■ **Stored rows**:
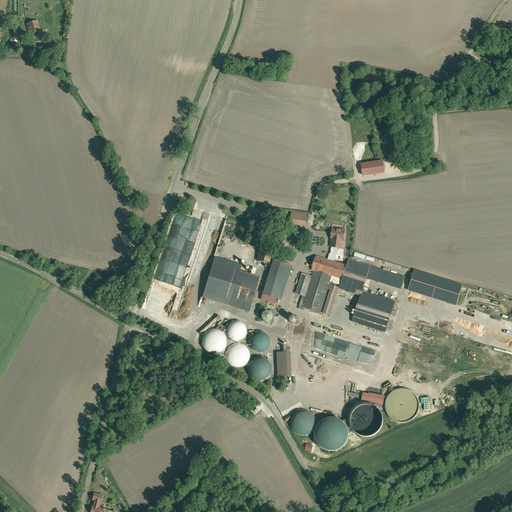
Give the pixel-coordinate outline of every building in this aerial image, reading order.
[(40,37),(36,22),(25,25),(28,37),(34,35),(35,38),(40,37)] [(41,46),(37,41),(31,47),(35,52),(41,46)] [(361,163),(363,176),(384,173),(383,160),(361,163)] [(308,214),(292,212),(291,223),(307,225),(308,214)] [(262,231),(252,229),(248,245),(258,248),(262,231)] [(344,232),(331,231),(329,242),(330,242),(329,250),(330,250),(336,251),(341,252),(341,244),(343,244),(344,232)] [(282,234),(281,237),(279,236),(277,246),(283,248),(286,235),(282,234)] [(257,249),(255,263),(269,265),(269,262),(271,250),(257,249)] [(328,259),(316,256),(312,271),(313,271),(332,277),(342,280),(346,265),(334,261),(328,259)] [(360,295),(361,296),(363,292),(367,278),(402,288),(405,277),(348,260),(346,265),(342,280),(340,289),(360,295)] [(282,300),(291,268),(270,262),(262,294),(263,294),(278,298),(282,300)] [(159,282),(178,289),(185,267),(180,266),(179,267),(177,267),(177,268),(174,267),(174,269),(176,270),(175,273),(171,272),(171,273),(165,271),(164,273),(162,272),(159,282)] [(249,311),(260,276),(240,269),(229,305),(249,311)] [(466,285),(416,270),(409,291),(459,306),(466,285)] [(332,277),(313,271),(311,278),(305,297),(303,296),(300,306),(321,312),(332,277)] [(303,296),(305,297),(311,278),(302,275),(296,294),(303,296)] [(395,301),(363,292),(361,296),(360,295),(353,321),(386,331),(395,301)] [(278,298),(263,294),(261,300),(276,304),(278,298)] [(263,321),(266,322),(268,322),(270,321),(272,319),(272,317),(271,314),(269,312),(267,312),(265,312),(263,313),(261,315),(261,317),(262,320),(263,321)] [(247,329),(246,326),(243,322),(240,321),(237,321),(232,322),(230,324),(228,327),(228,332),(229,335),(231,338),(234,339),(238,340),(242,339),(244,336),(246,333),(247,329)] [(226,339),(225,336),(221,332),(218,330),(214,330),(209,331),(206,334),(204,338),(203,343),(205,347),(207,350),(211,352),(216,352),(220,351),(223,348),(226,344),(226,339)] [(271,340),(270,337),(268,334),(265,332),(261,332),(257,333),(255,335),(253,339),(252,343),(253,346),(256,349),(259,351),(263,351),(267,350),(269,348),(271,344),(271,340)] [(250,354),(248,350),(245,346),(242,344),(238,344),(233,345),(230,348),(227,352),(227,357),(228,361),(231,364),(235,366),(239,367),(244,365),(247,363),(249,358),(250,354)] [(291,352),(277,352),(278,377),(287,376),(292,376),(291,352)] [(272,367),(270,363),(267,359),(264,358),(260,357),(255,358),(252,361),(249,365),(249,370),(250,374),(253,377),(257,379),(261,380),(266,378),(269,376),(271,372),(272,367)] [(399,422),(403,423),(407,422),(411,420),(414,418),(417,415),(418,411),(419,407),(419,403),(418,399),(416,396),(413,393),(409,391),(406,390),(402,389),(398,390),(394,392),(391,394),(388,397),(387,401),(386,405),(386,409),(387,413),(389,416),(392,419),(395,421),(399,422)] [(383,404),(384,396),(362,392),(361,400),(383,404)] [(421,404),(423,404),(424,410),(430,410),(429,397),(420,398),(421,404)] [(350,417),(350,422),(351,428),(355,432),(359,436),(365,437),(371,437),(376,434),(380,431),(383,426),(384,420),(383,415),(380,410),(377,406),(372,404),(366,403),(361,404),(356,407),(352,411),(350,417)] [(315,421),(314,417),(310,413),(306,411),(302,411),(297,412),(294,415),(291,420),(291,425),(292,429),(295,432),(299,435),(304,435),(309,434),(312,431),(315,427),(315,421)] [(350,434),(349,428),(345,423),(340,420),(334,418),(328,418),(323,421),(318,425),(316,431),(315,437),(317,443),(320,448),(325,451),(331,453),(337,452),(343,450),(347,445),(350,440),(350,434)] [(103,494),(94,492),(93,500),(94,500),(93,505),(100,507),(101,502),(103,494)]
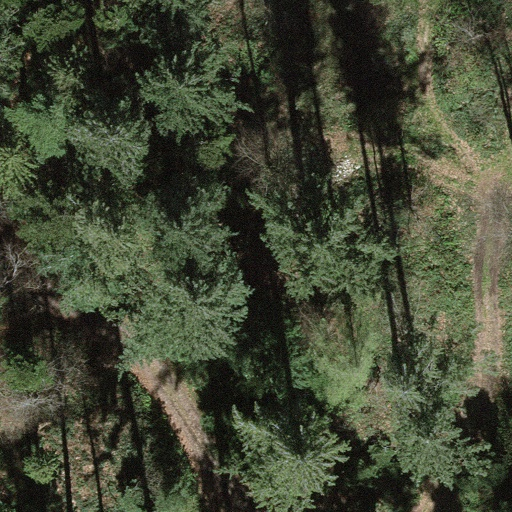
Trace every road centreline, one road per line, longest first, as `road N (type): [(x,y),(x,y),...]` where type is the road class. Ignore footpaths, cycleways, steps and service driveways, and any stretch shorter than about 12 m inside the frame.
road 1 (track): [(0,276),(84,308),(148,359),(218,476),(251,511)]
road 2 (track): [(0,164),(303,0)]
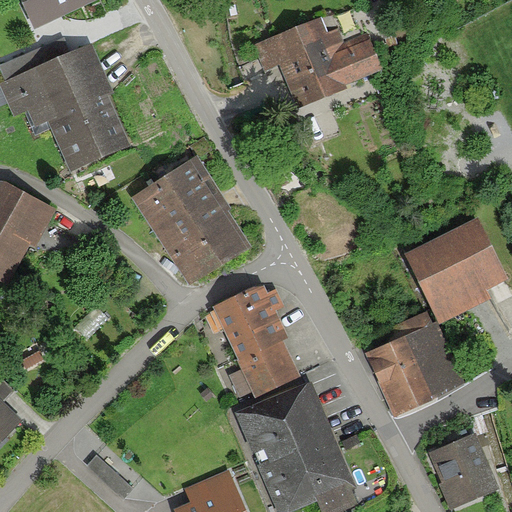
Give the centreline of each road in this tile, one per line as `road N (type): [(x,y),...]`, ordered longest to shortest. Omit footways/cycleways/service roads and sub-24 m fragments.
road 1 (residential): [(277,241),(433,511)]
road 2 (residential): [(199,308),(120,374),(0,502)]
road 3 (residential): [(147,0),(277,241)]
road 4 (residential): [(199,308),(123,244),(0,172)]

■ **Given request**:
Write out every line of the entries above word for word, leaving out the pictures.

■ **Exercise output**:
Give the pixel-coordinate outline of every building in this aerial image, reading order.
[(40,37),(36,22),(25,25),(28,37),(34,35),(35,38),(40,37)] [(41,46),(37,41),(31,47),(35,52),(41,46)] [(361,163),(363,176),(384,173),(383,160),(361,163)] [(308,214),(292,212),(291,223),(307,225),(308,214)] [(262,231),(252,229),(248,245),(258,248),(262,231)] [(344,232),(331,231),(329,242),(330,242),(329,250),(330,250),(336,251),(341,252),(341,244),(343,244),(344,232)] [(282,234),(281,237),(279,236),(277,246),(283,248),(286,235),(282,234)] [(257,249),(255,263),(269,265),(269,262),(271,250),(257,249)] [(328,259),(316,256),(312,271),(313,271),(332,277),(342,280),(346,265),(334,261),(328,259)] [(360,295),(361,296),(363,292),(367,278),(402,288),(405,277),(348,260),(346,265),(342,280),(340,289),(360,295)] [(282,300),(291,268),(270,262),(262,294),(263,294),(278,298),(282,300)] [(159,282),(178,289),(185,267),(180,266),(179,267),(177,267),(177,268),(174,267),(174,269),(176,270),(175,273),(171,272),(171,273),(165,271),(164,273),(162,272),(159,282)] [(249,311),(260,276),(240,269),(229,305),(249,311)] [(466,285),(416,270),(409,291),(459,306),(466,285)] [(332,277),(313,271),(311,278),(305,297),(303,296),(300,306),(321,312),(332,277)] [(303,296),(305,297),(311,278),(302,275),(296,294),(303,296)] [(395,301),(363,292),(361,296),(360,295),(353,321),(386,331),(395,301)] [(278,298),(263,294),(261,300),(276,304),(278,298)] [(263,321),(266,322),(268,322),(270,321),(272,319),(272,317),(271,314),(269,312),(267,312),(265,312),(263,313),(261,315),(261,317),(262,320),(263,321)] [(247,329),(246,326),(243,322),(240,321),(237,321),(232,322),(230,324),(228,327),(228,332),(229,335),(231,338),(234,339),(238,340),(242,339),(244,336),(246,333),(247,329)] [(226,339),(225,336),(221,332),(218,330),(214,330),(209,331),(206,334),(204,338),(203,343),(205,347),(207,350),(211,352),(216,352),(220,351),(223,348),(226,344),(226,339)] [(271,340),(270,337),(268,334),(265,332),(261,332),(257,333),(255,335),(253,339),(252,343),(253,346),(256,349),(259,351),(263,351),(267,350),(269,348),(271,344),(271,340)] [(250,354),(248,350),(245,346),(242,344),(238,344),(233,345),(230,348),(227,352),(227,357),(228,361),(231,364),(235,366),(239,367),(244,365),(247,363),(249,358),(250,354)] [(291,352),(277,352),(278,377),(287,376),(292,376),(291,352)] [(272,367),(270,363),(267,359),(264,358),(260,357),(255,358),(252,361),(249,365),(249,370),(250,374),(253,377),(257,379),(261,380),(266,378),(269,376),(271,372),(272,367)] [(399,422),(403,423),(407,422),(411,420),(414,418),(417,415),(418,411),(419,407),(419,403),(418,399),(416,396),(413,393),(409,391),(406,390),(402,389),(398,390),(394,392),(391,394),(388,397),(387,401),(386,405),(386,409),(387,413),(389,416),(392,419),(395,421),(399,422)] [(383,404),(384,396),(362,392),(361,400),(383,404)] [(421,404),(423,404),(424,410),(430,410),(429,397),(420,398),(421,404)] [(350,417),(350,422),(351,428),(355,432),(359,436),(365,437),(371,437),(376,434),(380,431),(383,426),(384,420),(383,415),(380,410),(377,406),(372,404),(366,403),(361,404),(356,407),(352,411),(350,417)] [(315,421),(314,417),(310,413),(306,411),(302,411),(297,412),(294,415),(291,420),(291,425),(292,429),(295,432),(299,435),(304,435),(309,434),(312,431),(315,427),(315,421)] [(350,434),(349,428),(345,423),(340,420),(334,418),(328,418),(323,421),(318,425),(316,431),(315,437),(317,443),(320,448),(325,451),(331,453),(337,452),(343,450),(347,445),(350,440),(350,434)] [(103,494),(94,492),(93,500),(94,500),(93,505),(100,507),(101,502),(103,494)]
Trace every road centreline, one road per line, longest first, as `road N (type): [(x,y),(x,y),...]` where type is the road class. Ignore footpaths, cycleways, steps and service driveways, and any stretch shorter than about 12 m inside the frame.
road 1 (track): [(0,276),(84,308),(148,359),(218,476),(251,511)]
road 2 (track): [(0,164),(303,0)]
Give the centreline of each road in this tile, one per line as `road N (type): [(x,y),...]`, ordered longest to shortest. Omit footways/cycleways/service roads and sub-24 m fragments.
road 1 (residential): [(277,241),(433,511)]
road 2 (residential): [(199,308),(120,374),(0,502)]
road 3 (residential): [(147,0),(277,241)]
road 4 (residential): [(199,308),(123,244),(0,172)]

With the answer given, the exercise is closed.